PROBLEM DESCRIPTION — For each record that follows, give it back exactly, with no pictures included.

DATA RECORDS —
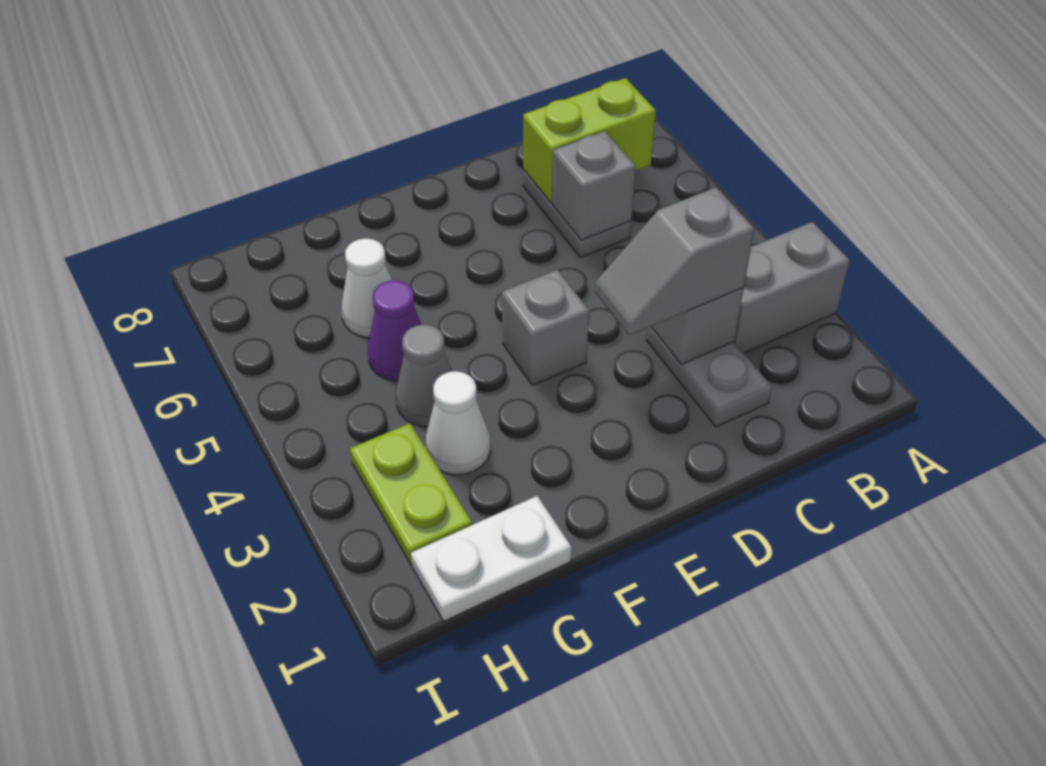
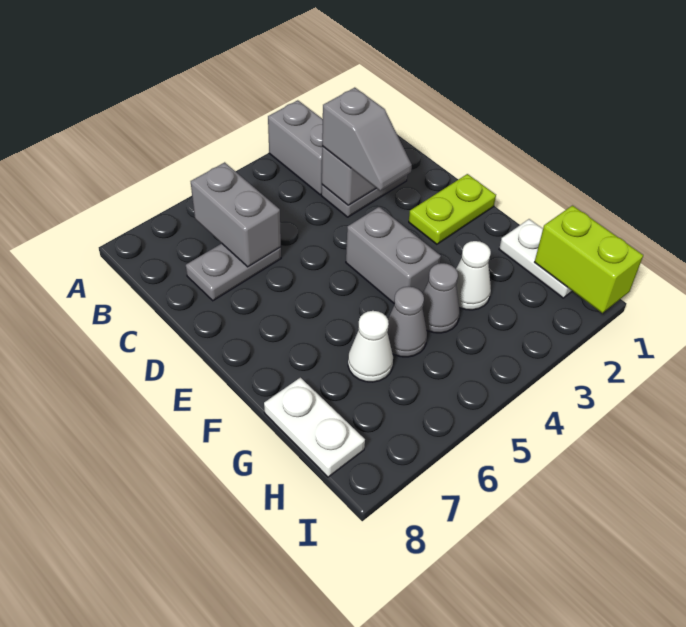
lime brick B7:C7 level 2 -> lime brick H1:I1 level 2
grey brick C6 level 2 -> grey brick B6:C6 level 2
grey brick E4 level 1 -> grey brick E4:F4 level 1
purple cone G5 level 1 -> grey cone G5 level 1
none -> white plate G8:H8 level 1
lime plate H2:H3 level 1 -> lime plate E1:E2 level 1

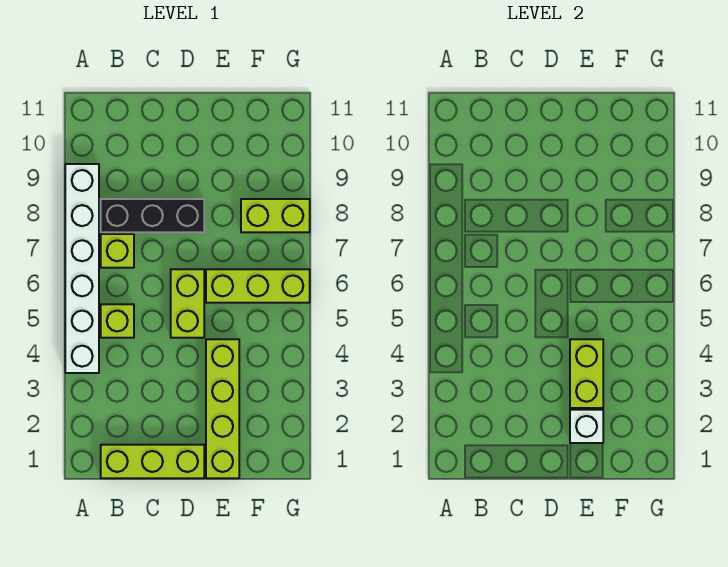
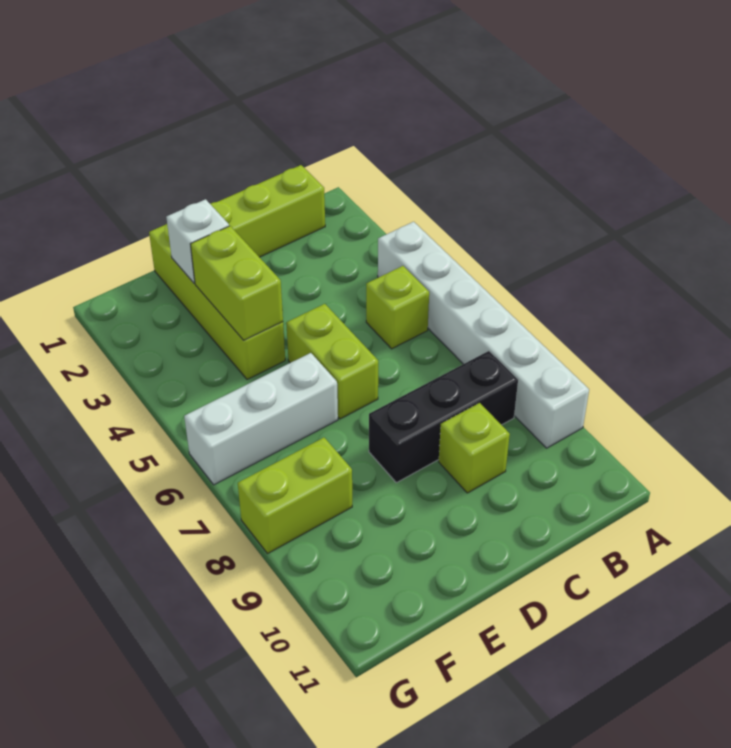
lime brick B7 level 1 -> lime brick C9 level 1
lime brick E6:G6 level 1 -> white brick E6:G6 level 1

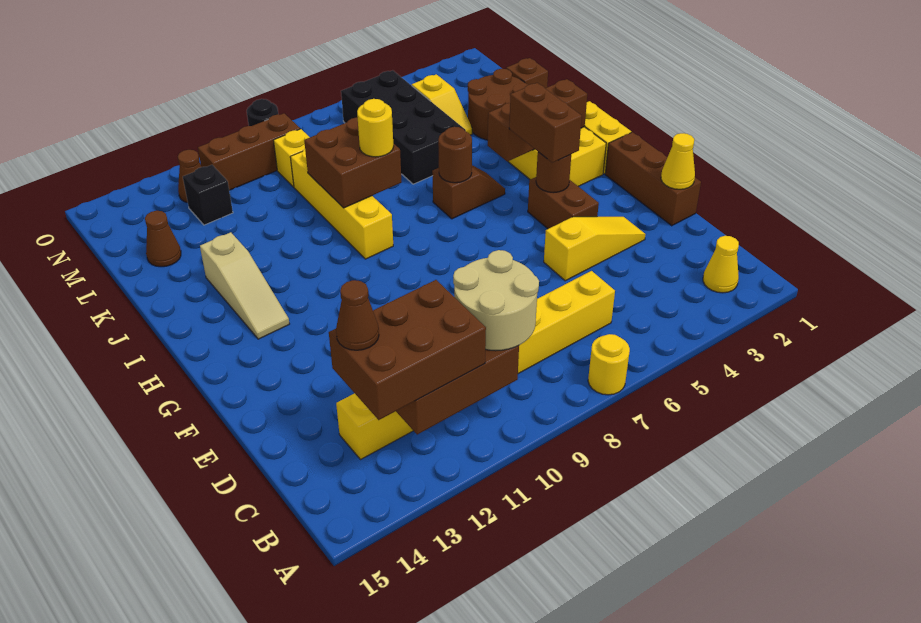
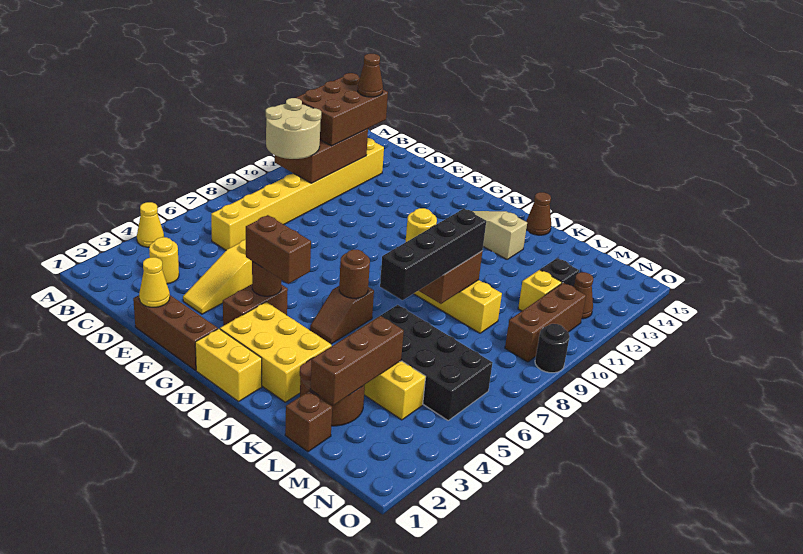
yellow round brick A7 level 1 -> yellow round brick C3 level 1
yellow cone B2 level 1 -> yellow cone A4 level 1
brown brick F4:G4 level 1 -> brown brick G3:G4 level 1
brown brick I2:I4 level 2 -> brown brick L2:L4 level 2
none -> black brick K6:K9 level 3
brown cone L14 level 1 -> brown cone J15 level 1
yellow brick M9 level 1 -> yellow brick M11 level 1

ANSWER SECTION —
lime brick B7:C7 level 2 -> lime brick H1:I1 level 2
grey brick C6 level 2 -> grey brick B6:C6 level 2
grey brick E4 level 1 -> grey brick E4:F4 level 1
purple cone G5 level 1 -> grey cone G5 level 1
none -> white plate G8:H8 level 1
lime plate H2:H3 level 1 -> lime plate E1:E2 level 1

lime brick B7 level 1 -> lime brick C9 level 1
lime brick E6:G6 level 1 -> white brick E6:G6 level 1

yellow round brick A7 level 1 -> yellow round brick C3 level 1
yellow cone B2 level 1 -> yellow cone A4 level 1
brown brick F4:G4 level 1 -> brown brick G3:G4 level 1
brown brick I2:I4 level 2 -> brown brick L2:L4 level 2
none -> black brick K6:K9 level 3
brown cone L14 level 1 -> brown cone J15 level 1
yellow brick M9 level 1 -> yellow brick M11 level 1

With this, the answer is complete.